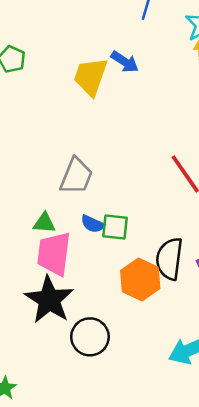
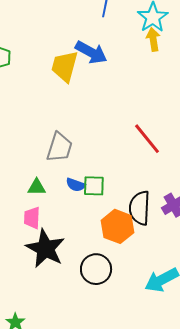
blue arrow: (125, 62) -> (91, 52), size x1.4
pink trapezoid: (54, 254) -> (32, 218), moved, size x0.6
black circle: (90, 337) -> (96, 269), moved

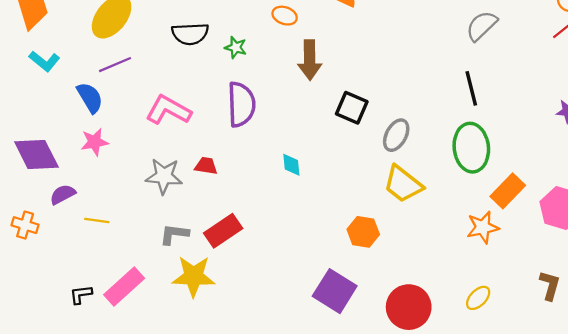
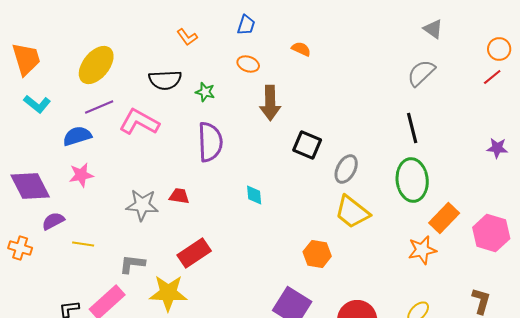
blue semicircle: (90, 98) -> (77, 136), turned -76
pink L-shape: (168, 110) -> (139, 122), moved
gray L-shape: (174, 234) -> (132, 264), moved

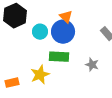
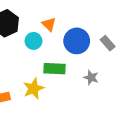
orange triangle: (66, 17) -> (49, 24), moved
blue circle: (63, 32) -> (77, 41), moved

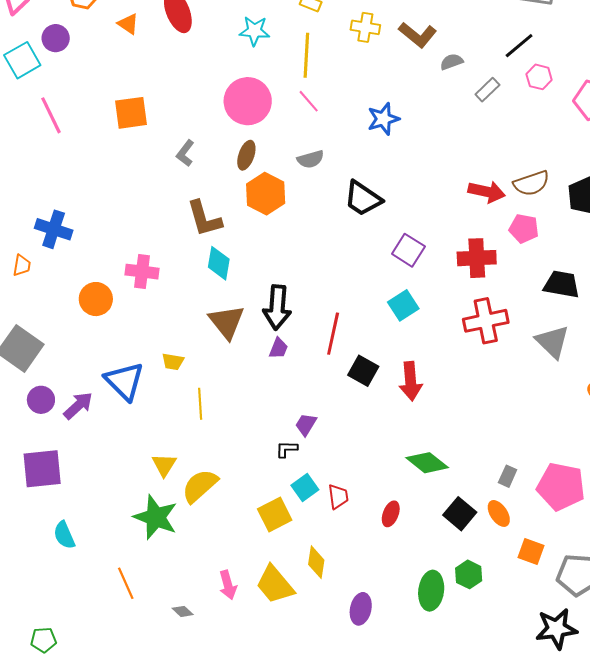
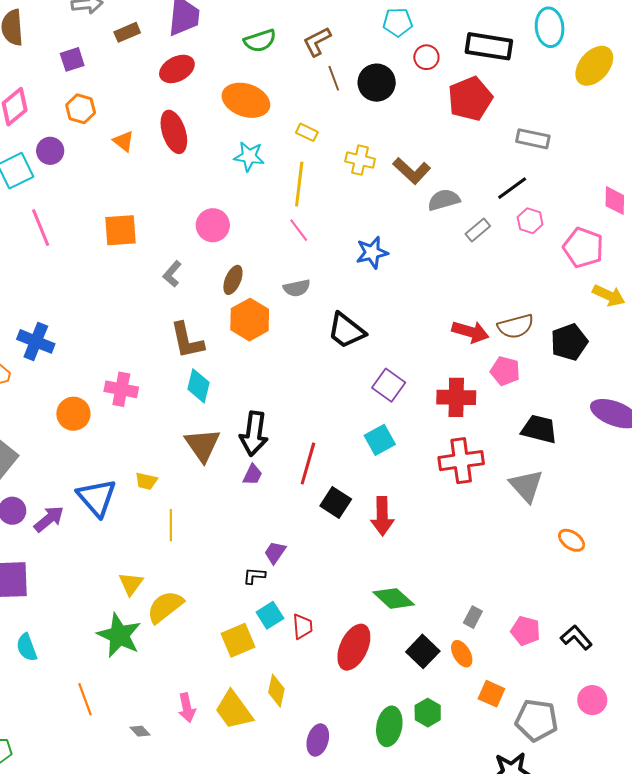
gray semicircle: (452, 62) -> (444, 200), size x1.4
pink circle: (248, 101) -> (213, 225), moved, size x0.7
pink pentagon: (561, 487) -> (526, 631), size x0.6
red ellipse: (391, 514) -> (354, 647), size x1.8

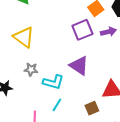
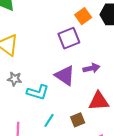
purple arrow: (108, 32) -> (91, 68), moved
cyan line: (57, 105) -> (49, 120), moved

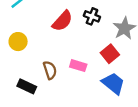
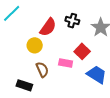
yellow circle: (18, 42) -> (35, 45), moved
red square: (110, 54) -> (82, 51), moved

····················

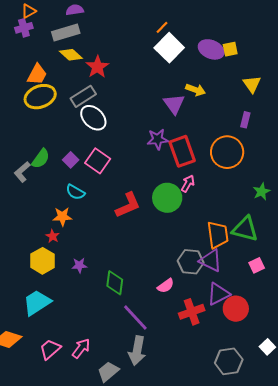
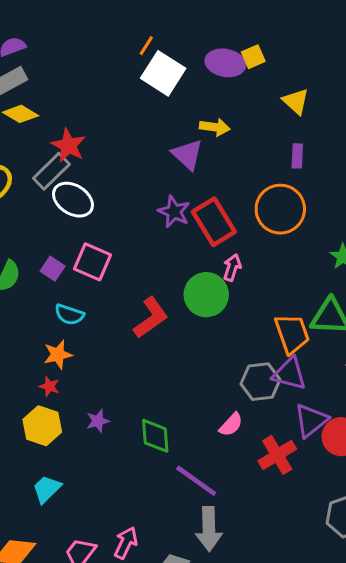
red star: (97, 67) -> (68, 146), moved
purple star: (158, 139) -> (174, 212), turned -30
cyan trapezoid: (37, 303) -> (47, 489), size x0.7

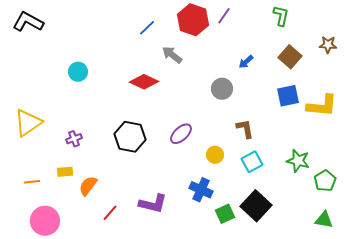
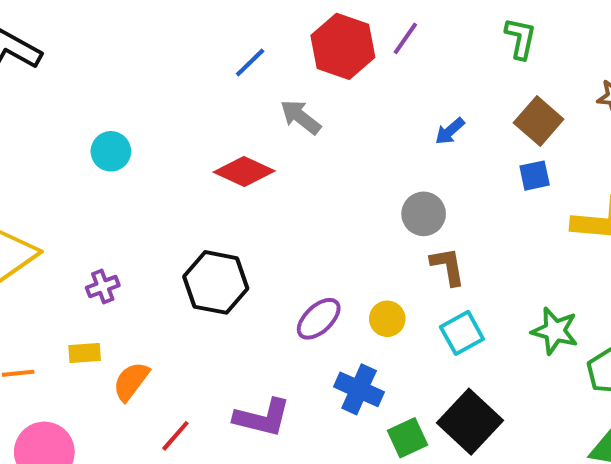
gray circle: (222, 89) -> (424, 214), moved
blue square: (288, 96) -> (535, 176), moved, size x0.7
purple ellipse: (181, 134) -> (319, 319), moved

····················

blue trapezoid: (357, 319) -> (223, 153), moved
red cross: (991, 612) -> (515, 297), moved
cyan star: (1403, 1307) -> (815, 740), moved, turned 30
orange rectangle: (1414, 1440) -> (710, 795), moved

····················

# Work request
Exactly the lines starting at the one above with "blue arrow: (125, 62) -> (91, 52), size x1.4" and ending at the one with "red square: (110, 54) -> (82, 51), moved" should be printed, and nothing else. Omit the pictures.

# Response below
blue arrow: (125, 62) -> (91, 52), size x1.4
pink trapezoid: (54, 254) -> (32, 218), moved, size x0.6
black circle: (90, 337) -> (96, 269), moved

blue semicircle: (90, 98) -> (77, 136), turned -76
pink L-shape: (168, 110) -> (139, 122), moved
gray L-shape: (174, 234) -> (132, 264), moved

orange triangle: (66, 17) -> (49, 24), moved
blue circle: (63, 32) -> (77, 41), moved

gray semicircle: (452, 62) -> (444, 200), size x1.4
pink circle: (248, 101) -> (213, 225), moved, size x0.7
pink pentagon: (561, 487) -> (526, 631), size x0.6
red ellipse: (391, 514) -> (354, 647), size x1.8

purple arrow: (108, 32) -> (91, 68), moved
cyan line: (57, 105) -> (49, 120), moved

yellow circle: (18, 42) -> (35, 45), moved
red square: (110, 54) -> (82, 51), moved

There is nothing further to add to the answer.